>> Begin DATA SUPPLIED

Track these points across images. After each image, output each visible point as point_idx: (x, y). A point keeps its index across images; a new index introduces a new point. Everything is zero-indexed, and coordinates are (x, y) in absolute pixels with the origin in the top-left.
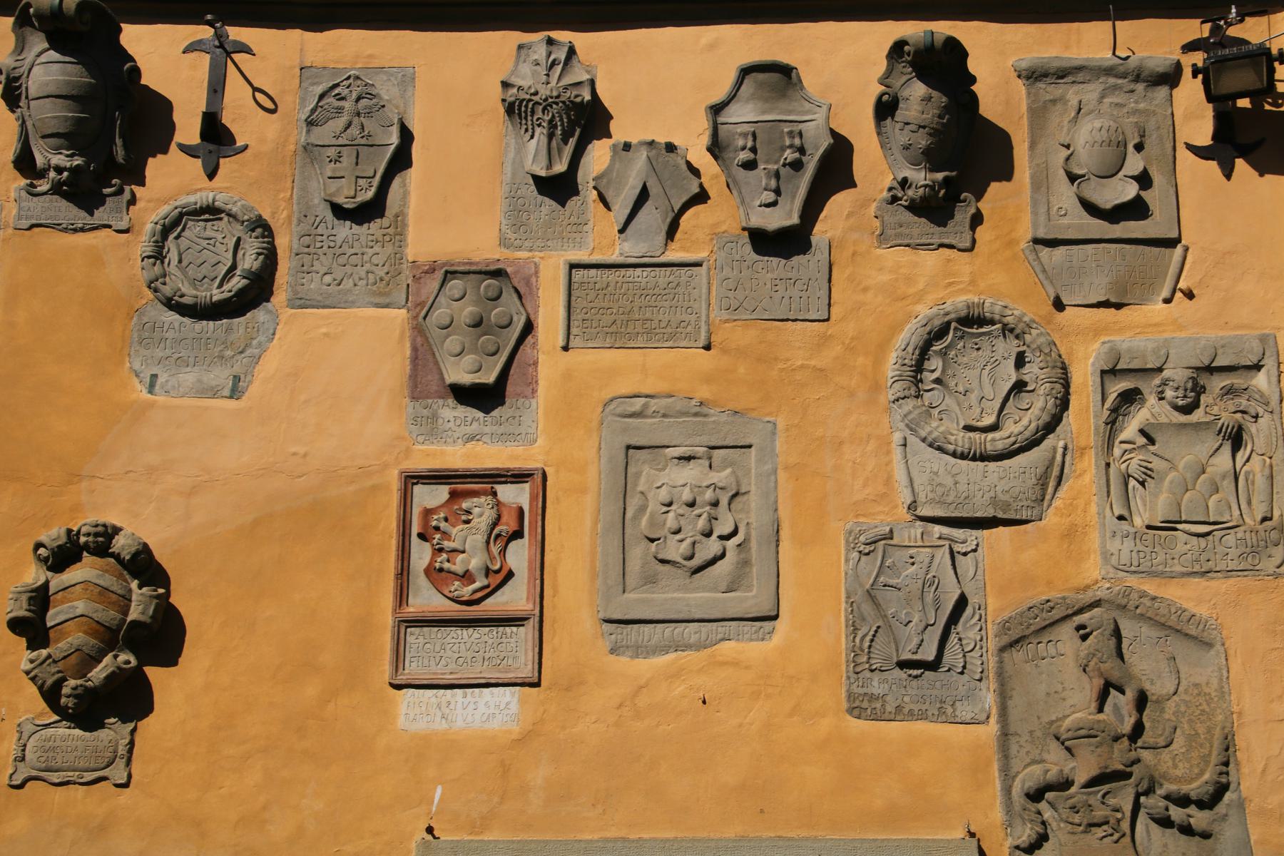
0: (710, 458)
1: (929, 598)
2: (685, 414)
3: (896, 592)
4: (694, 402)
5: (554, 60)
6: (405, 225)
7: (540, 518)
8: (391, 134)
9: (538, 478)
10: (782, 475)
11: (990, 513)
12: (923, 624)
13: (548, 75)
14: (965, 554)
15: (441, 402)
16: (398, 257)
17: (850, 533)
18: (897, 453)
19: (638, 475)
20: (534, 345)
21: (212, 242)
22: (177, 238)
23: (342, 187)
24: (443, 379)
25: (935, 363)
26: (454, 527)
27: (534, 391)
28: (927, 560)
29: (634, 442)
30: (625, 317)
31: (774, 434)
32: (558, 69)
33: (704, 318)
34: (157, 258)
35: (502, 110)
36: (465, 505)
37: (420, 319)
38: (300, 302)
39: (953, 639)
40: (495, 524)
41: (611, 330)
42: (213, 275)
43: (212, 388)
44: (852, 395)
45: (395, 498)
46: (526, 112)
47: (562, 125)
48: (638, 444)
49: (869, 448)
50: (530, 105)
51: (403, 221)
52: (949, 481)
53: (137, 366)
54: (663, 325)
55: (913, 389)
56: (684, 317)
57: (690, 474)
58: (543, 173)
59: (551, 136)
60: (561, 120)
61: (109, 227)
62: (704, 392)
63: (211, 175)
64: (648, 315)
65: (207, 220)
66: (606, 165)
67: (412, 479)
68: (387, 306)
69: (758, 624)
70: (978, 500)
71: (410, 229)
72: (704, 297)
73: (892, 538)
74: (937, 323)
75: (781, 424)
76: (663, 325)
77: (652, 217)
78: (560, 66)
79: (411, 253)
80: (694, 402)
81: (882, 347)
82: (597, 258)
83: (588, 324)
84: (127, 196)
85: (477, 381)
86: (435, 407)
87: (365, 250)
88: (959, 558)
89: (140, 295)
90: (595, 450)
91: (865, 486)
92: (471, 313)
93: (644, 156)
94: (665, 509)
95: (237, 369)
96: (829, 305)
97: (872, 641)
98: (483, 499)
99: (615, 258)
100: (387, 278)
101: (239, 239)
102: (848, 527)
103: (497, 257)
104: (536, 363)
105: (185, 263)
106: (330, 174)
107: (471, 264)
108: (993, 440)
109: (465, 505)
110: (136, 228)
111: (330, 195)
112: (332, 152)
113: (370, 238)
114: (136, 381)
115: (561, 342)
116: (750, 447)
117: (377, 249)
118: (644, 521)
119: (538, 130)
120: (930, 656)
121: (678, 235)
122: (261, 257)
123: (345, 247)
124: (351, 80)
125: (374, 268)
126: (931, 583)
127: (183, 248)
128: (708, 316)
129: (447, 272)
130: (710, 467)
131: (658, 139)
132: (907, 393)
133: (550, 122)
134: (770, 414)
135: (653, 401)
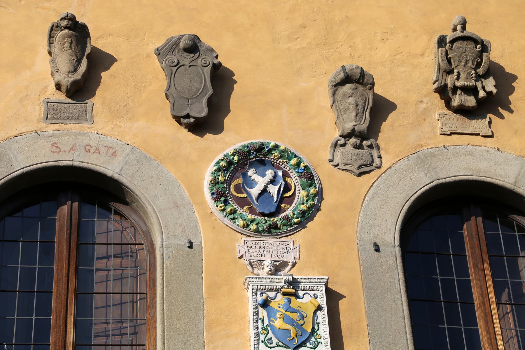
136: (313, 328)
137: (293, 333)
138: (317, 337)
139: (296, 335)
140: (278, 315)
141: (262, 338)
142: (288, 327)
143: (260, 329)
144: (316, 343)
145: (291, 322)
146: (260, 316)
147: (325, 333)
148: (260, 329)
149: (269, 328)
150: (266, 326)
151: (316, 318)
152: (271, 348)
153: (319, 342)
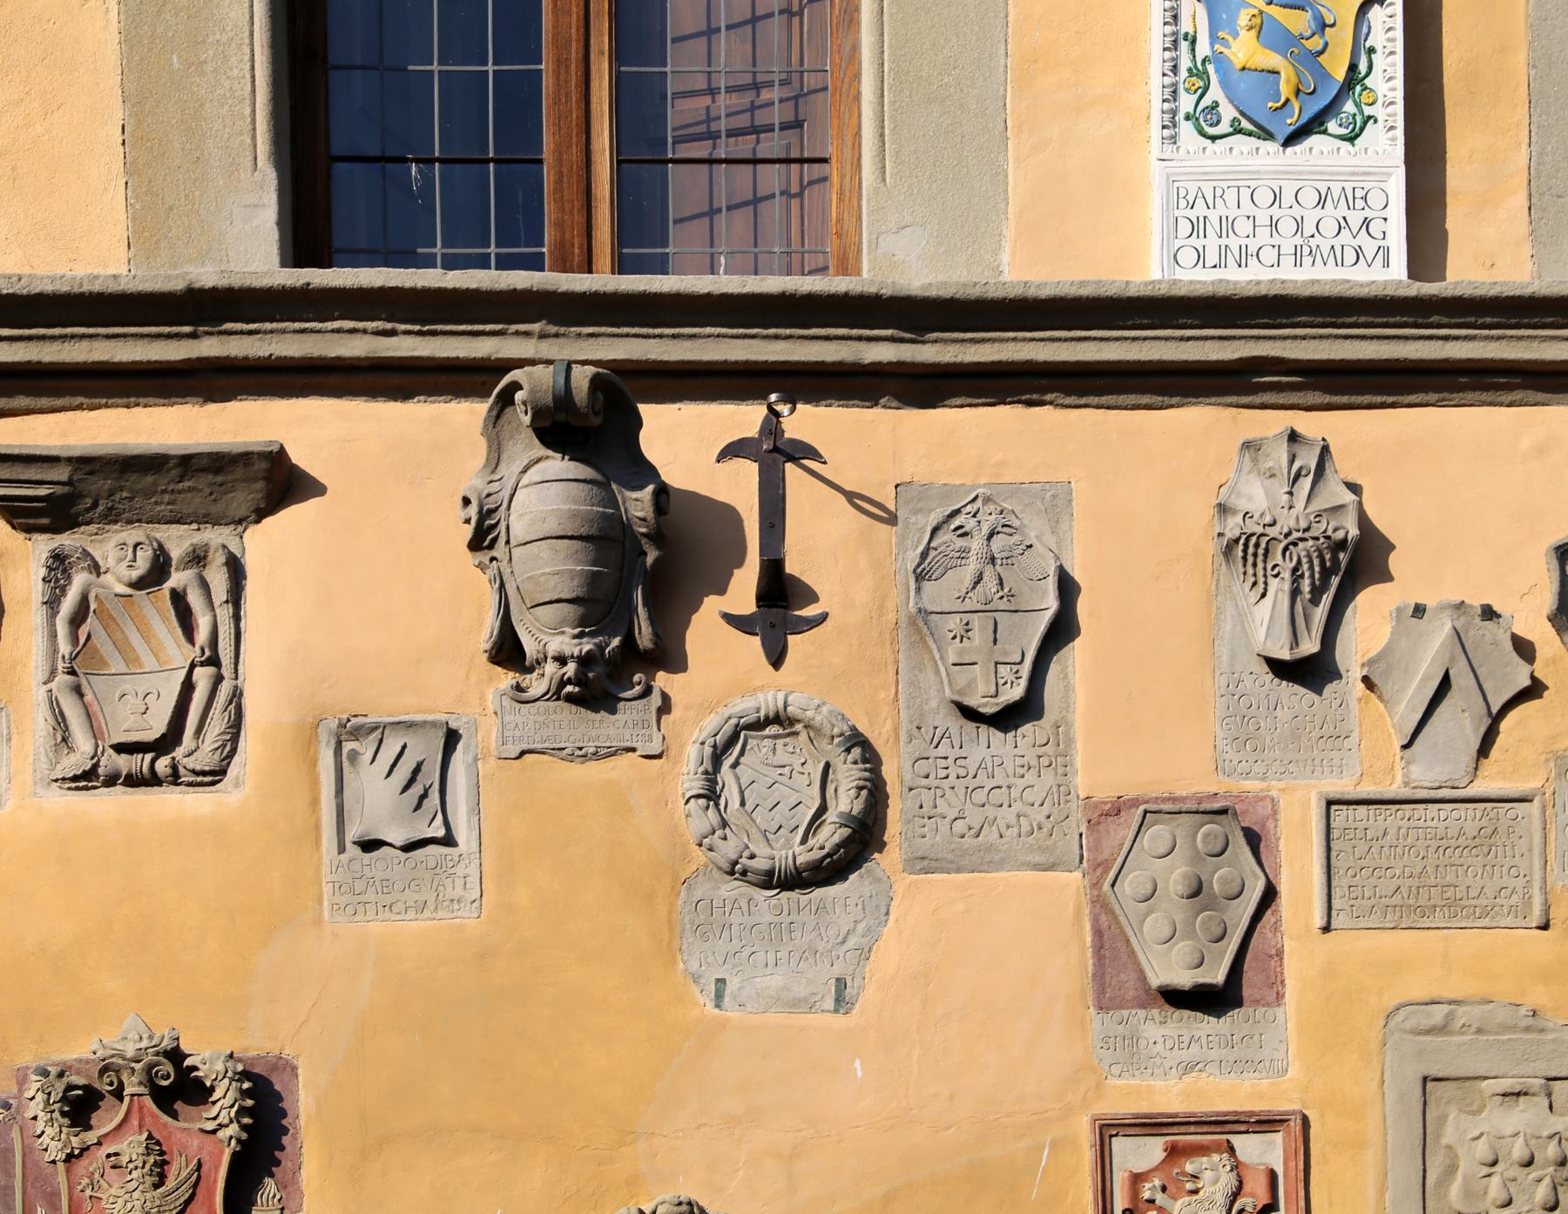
0: (1549, 1095)
2: (1512, 1028)
4: (1523, 1011)
5: (1301, 468)
6: (1070, 741)
7: (1302, 1185)
8: (1045, 592)
9: (1295, 1125)
13: (1291, 493)
15: (1142, 1013)
16: (1063, 791)
19: (1442, 1120)
20: (1276, 927)
21: (786, 770)
22: (735, 765)
23: (974, 680)
24: (1143, 978)
26: (1175, 1198)
27: (1280, 997)
29: (1435, 1071)
30: (1415, 882)
32: (1306, 483)
33: (1537, 883)
34: (708, 798)
35: (1212, 548)
36: (1189, 1167)
37: (1106, 886)
38: (923, 864)
40: (1236, 1195)
41: (1392, 901)
42: (793, 824)
43: (806, 1000)
45: (1088, 1156)
46: (1255, 555)
47: (1312, 576)
48: (1440, 1075)
50: (1264, 541)
51: (1067, 734)
53: (694, 966)
54: (1473, 893)
56: (1511, 883)
57: (1519, 1123)
58: (1285, 655)
59: (1295, 593)
60: (1311, 568)
61: (633, 750)
62: (1537, 996)
63: (777, 658)
64: (1450, 878)
65: (775, 737)
66: (1385, 642)
67: (1107, 1130)
68: (1051, 867)
71: (1079, 746)
72: (1537, 850)
76: (1473, 893)
77: (1458, 723)
78: (1311, 477)
79: (1082, 784)
80: (1523, 1011)
82: (1368, 790)
83: (1357, 892)
84: (655, 700)
85: (1201, 980)
86: (1133, 1021)
87: (1012, 780)
89: (685, 856)
90: (1376, 1083)
92: (1185, 876)
93: (1448, 626)
94: (1486, 1170)
95: (837, 970)
98: (1216, 1157)
99: (1395, 789)
100: (1047, 826)
101: (827, 766)
103: (1213, 789)
104: (1280, 954)
105: (749, 806)
106: (952, 658)
107: (1174, 800)
109: (1189, 1167)
110: (673, 752)
111: (959, 692)
112: (954, 623)
113: (1019, 761)
114: (695, 989)
115: (1319, 921)
117: (1030, 777)
118: (1455, 1190)
119: (1274, 584)
121: (1495, 752)
122: (864, 793)
123: (982, 774)
124: (979, 503)
125: (1028, 809)
127: (744, 782)
128: (1544, 879)
129: (1146, 812)
130: (1551, 1107)
131: (1467, 601)
133: (1295, 570)
135: (1461, 1010)
136: (1353, 68)
137: (1288, 81)
138: (1365, 98)
139: (1298, 92)
140: (1243, 19)
141: (1186, 103)
142: (1274, 60)
143: (1183, 73)
144: (1359, 118)
145: (1285, 42)
146: (1186, 26)
147: (1390, 84)
148: (1183, 73)
149: (1211, 68)
150: (1204, 61)
151: (1365, 30)
152: (1213, 138)
153: (1370, 117)
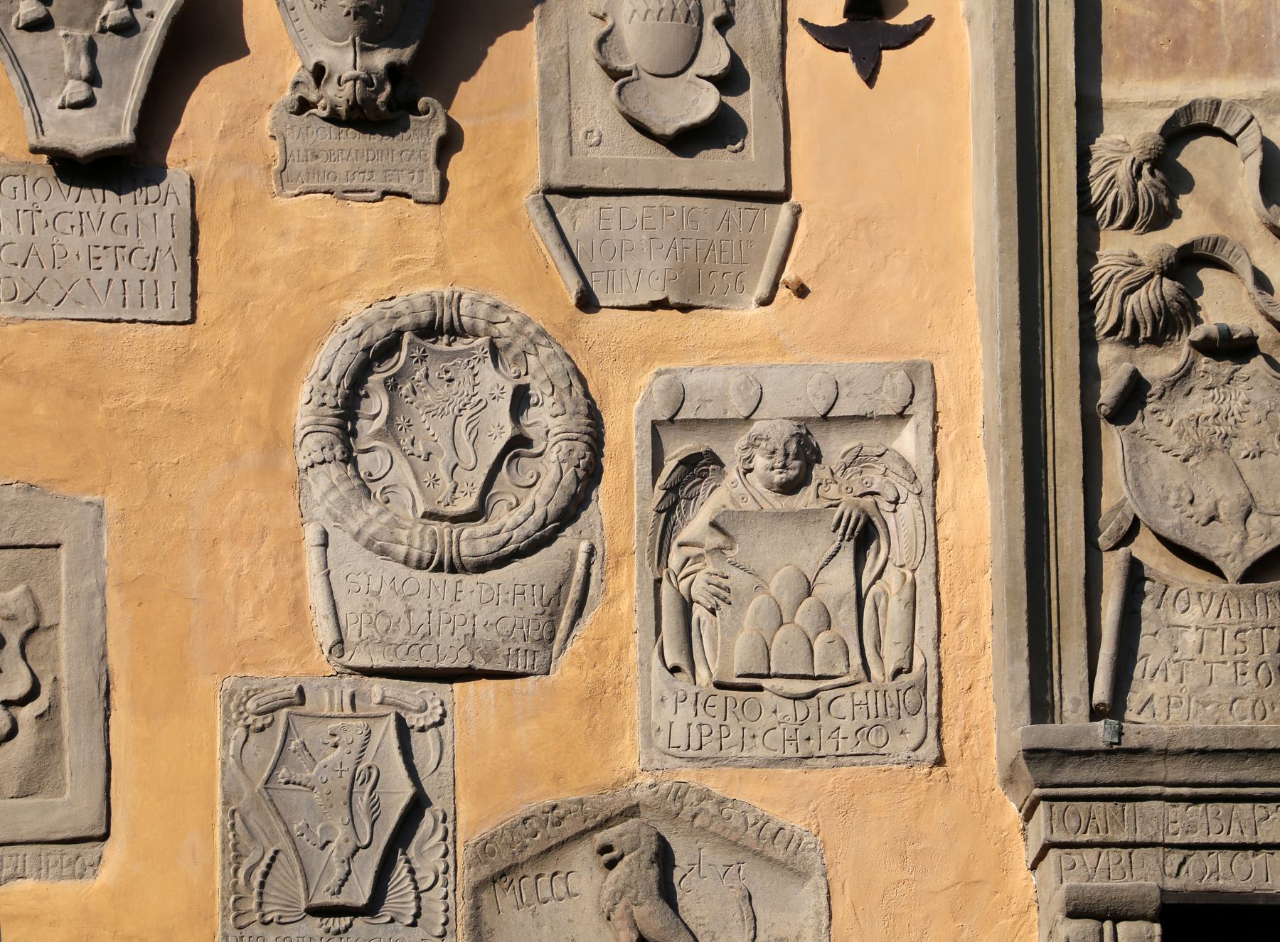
1: (361, 803)
3: (305, 795)
10: (114, 598)
11: (463, 661)
12: (350, 846)
14: (422, 730)
17: (231, 696)
18: (312, 559)
25: (377, 402)
28: (359, 740)
31: (98, 524)
39: (401, 868)
44: (234, 457)
49: (264, 551)
52: (397, 608)
55: (338, 450)
69: (72, 849)
70: (444, 639)
73: (302, 703)
74: (380, 331)
75: (112, 506)
81: (289, 371)
88: (415, 736)
91: (256, 614)
96: (194, 295)
97: (265, 875)
102: (227, 684)
108: (472, 538)
116: (58, 546)
120: (360, 893)
126: (364, 777)
132: (327, 454)
134: (92, 490)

>> End DATA SUPPLIED

WHAT YOU SHOULD DO: Return all of the material above line for line, unchanged, but leave the pictures out.

WRITTEN RESPONSE:
Track these points across images. After each image, output each visible point as point_idx: (x, y). A point keeps its index across images; a new index introduces a new point. Everything is zero-indexed, and coordinates are (x, y) in absolute pixels with the origin in the top-left.
0: (710, 458)
1: (929, 598)
2: (685, 414)
3: (896, 592)
4: (694, 402)
5: (554, 60)
6: (405, 225)
7: (540, 518)
8: (391, 134)
9: (538, 478)
10: (782, 475)
11: (990, 513)
12: (923, 624)
13: (548, 75)
14: (965, 554)
15: (441, 402)
16: (398, 257)
17: (850, 533)
18: (897, 453)
19: (638, 475)
20: (534, 345)
21: (212, 242)
22: (177, 238)
23: (342, 187)
24: (443, 379)
25: (935, 363)
26: (454, 527)
27: (534, 391)
28: (927, 560)
29: (634, 442)
30: (625, 317)
31: (774, 434)
32: (558, 69)
33: (704, 318)
34: (157, 258)
35: (502, 110)
36: (465, 505)
37: (420, 319)
38: (300, 302)
39: (953, 639)
40: (495, 524)
41: (611, 330)
42: (213, 275)
43: (212, 388)
44: (852, 395)
45: (395, 498)
46: (526, 112)
47: (562, 125)
48: (638, 444)
49: (869, 448)
50: (530, 105)
51: (403, 221)
52: (949, 481)
53: (137, 366)
54: (663, 325)
55: (913, 389)
56: (684, 317)
57: (690, 474)
58: (543, 173)
59: (551, 136)
60: (561, 120)
61: (109, 227)
62: (704, 392)
63: (211, 175)
64: (648, 315)
65: (207, 220)
66: (606, 165)
67: (412, 479)
68: (387, 306)
69: (758, 624)
70: (978, 500)
71: (410, 229)
72: (704, 297)
73: (892, 538)
74: (937, 323)
75: (781, 424)
76: (663, 325)
77: (652, 217)
78: (560, 66)
79: (411, 253)
80: (694, 402)
81: (882, 347)
82: (597, 258)
83: (588, 324)
84: (127, 196)
85: (477, 381)
86: (435, 407)
87: (365, 250)
88: (959, 558)
89: (140, 295)
90: (595, 450)
91: (865, 486)
92: (471, 313)
93: (644, 156)
94: (665, 509)
95: (237, 369)
96: (829, 305)
97: (872, 641)
98: (483, 499)
99: (615, 258)
100: (387, 278)
101: (239, 239)
102: (848, 527)
103: (497, 257)
104: (536, 363)
105: (185, 263)
106: (330, 174)
107: (471, 264)
108: (993, 440)
109: (465, 505)
110: (136, 228)
111: (330, 195)
112: (332, 152)
113: (370, 238)
114: (136, 381)
115: (561, 342)
116: (750, 447)
117: (377, 249)
118: (644, 521)
119: (538, 130)
120: (930, 656)
121: (678, 235)
122: (261, 257)
123: (345, 247)
124: (351, 80)
125: (374, 268)
126: (931, 583)
127: (183, 248)
128: (708, 316)
129: (447, 272)
130: (710, 467)
131: (658, 139)
132: (907, 393)
133: (550, 122)
134: (770, 414)
135: (653, 401)
136: (313, 328)
137: (293, 333)
138: (317, 337)
139: (296, 335)
140: (278, 315)
141: (262, 338)
142: (288, 327)
143: (260, 329)
144: (316, 343)
145: (291, 322)
146: (260, 316)
147: (325, 333)
148: (260, 329)
149: (269, 328)
150: (266, 326)
151: (316, 318)
152: (271, 348)
153: (319, 342)
0: (1549, 1095)
2: (1512, 1028)
4: (1523, 1011)
5: (1301, 468)
6: (1070, 741)
7: (1302, 1185)
8: (1045, 592)
9: (1295, 1125)
13: (1291, 493)
15: (1142, 1013)
16: (1063, 791)
19: (1442, 1120)
20: (1276, 927)
21: (786, 770)
22: (735, 765)
23: (974, 680)
24: (1143, 978)
26: (1175, 1198)
27: (1280, 997)
29: (1435, 1071)
30: (1415, 882)
32: (1306, 483)
33: (1537, 883)
34: (708, 798)
35: (1212, 548)
36: (1189, 1167)
37: (1106, 886)
38: (923, 864)
40: (1236, 1195)
41: (1392, 901)
42: (793, 824)
43: (806, 1000)
45: (1088, 1156)
46: (1255, 555)
47: (1312, 576)
48: (1440, 1075)
50: (1264, 541)
51: (1067, 734)
53: (694, 966)
54: (1473, 893)
56: (1511, 883)
57: (1519, 1123)
58: (1285, 655)
59: (1295, 593)
60: (1311, 568)
61: (633, 750)
62: (1537, 996)
63: (777, 658)
64: (1450, 878)
65: (775, 737)
66: (1385, 642)
67: (1107, 1130)
68: (1051, 867)
71: (1079, 746)
72: (1537, 850)
76: (1473, 893)
77: (1458, 723)
78: (1311, 477)
79: (1082, 784)
80: (1523, 1011)
82: (1368, 790)
83: (1357, 892)
84: (655, 700)
85: (1201, 980)
86: (1133, 1021)
87: (1012, 780)
89: (685, 856)
90: (1376, 1083)
92: (1185, 876)
93: (1448, 626)
94: (1486, 1170)
95: (837, 970)
98: (1216, 1157)
99: (1395, 789)
100: (1047, 826)
101: (827, 766)
103: (1213, 789)
104: (1280, 954)
105: (749, 806)
106: (952, 658)
107: (1174, 800)
109: (1189, 1167)
110: (673, 752)
111: (959, 692)
112: (954, 623)
113: (1019, 761)
114: (695, 989)
115: (1319, 921)
117: (1030, 777)
118: (1455, 1190)
119: (1274, 584)
121: (1495, 752)
122: (864, 793)
123: (982, 774)
124: (979, 503)
125: (1028, 809)
127: (744, 782)
128: (1544, 879)
129: (1146, 812)
130: (1551, 1107)
131: (1467, 601)
133: (1295, 570)
135: (1461, 1010)
136: (1353, 68)
137: (1288, 81)
138: (1365, 98)
139: (1298, 92)
140: (1243, 19)
141: (1186, 103)
142: (1274, 60)
143: (1183, 73)
144: (1359, 118)
145: (1285, 42)
146: (1186, 26)
147: (1390, 84)
148: (1183, 73)
149: (1211, 68)
150: (1204, 61)
151: (1365, 30)
152: (1213, 138)
153: (1370, 117)
1: (361, 803)
3: (305, 795)
10: (114, 598)
11: (463, 661)
12: (350, 846)
14: (422, 730)
17: (231, 696)
18: (312, 559)
25: (377, 402)
28: (359, 740)
31: (98, 524)
39: (401, 868)
44: (234, 457)
49: (264, 551)
52: (397, 608)
55: (338, 450)
69: (72, 849)
70: (444, 639)
73: (302, 703)
74: (380, 331)
75: (112, 506)
81: (289, 371)
88: (415, 736)
91: (256, 614)
96: (194, 295)
97: (265, 875)
102: (227, 684)
108: (472, 538)
116: (58, 546)
120: (360, 893)
126: (364, 777)
132: (327, 454)
134: (92, 490)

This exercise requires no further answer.